_Task statement_.
Check each line of the data for "spinning" and select those that have it.

--- START ---

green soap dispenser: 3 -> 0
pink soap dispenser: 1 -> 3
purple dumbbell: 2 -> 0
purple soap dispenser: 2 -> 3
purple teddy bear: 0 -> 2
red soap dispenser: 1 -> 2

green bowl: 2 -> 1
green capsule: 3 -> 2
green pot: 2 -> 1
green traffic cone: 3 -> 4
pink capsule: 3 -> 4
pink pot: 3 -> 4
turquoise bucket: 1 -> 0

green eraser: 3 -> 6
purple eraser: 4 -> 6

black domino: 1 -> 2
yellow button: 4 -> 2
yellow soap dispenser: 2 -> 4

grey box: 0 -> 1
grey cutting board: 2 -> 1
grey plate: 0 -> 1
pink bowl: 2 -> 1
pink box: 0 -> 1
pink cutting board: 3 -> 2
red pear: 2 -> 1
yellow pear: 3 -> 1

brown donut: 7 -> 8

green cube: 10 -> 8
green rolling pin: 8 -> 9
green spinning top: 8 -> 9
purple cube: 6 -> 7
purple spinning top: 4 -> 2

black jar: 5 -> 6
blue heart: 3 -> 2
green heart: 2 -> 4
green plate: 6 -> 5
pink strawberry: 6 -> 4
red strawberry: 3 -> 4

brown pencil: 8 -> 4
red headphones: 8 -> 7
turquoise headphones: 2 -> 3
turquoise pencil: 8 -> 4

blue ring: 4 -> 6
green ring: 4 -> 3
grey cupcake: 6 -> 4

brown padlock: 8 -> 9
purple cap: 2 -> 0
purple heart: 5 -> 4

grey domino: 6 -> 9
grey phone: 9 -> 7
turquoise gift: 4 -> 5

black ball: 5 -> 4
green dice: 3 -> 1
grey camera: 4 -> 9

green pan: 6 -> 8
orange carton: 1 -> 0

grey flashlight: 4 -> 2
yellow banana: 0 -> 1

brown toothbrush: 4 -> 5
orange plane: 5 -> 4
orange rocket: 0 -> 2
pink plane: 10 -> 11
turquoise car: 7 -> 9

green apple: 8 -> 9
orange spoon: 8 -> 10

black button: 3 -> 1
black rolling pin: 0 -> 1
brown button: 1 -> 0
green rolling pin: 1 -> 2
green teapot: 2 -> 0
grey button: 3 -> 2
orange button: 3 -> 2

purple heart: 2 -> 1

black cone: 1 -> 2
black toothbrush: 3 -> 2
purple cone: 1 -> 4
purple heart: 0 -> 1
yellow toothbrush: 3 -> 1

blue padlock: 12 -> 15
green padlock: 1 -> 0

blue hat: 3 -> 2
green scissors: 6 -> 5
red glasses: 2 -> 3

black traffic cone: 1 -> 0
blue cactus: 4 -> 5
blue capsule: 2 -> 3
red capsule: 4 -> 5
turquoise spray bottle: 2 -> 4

--- END ---

_Result for this task_.
green spinning top: 8 -> 9
purple spinning top: 4 -> 2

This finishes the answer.